** DATA EXTRACT **
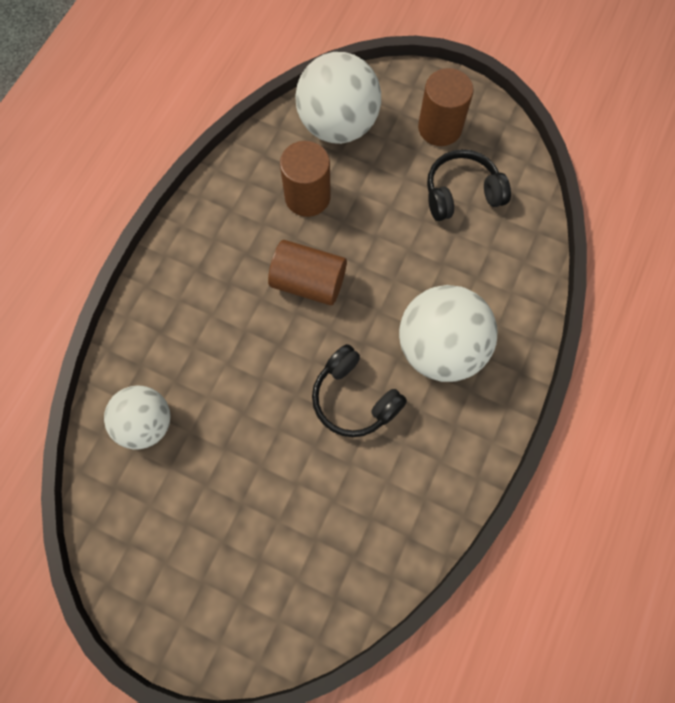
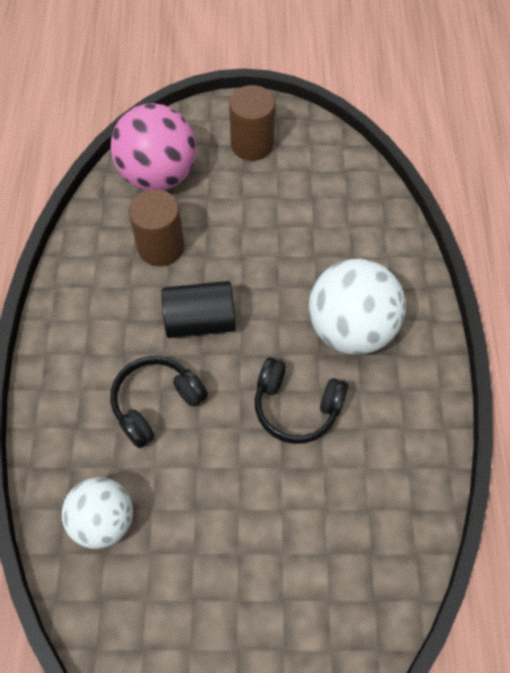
camera: 25 degrees left, 10 degrees down
(308, 282) = (200, 321): brown cylinder -> black cylinder
(338, 125) = (158, 175): white ball -> pink ball
(461, 193) = (300, 191): black headphones -> black headphones (156, 403)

** WORK REQUIRED **
Would you please repeat, exactly as written, the lines from the one containing "(338, 125) = (158, 175): white" through the end of the listing above, including both, and only those?

** ANSWER TO THIS PROBLEM **
(338, 125) = (158, 175): white ball -> pink ball
(461, 193) = (300, 191): black headphones -> black headphones (156, 403)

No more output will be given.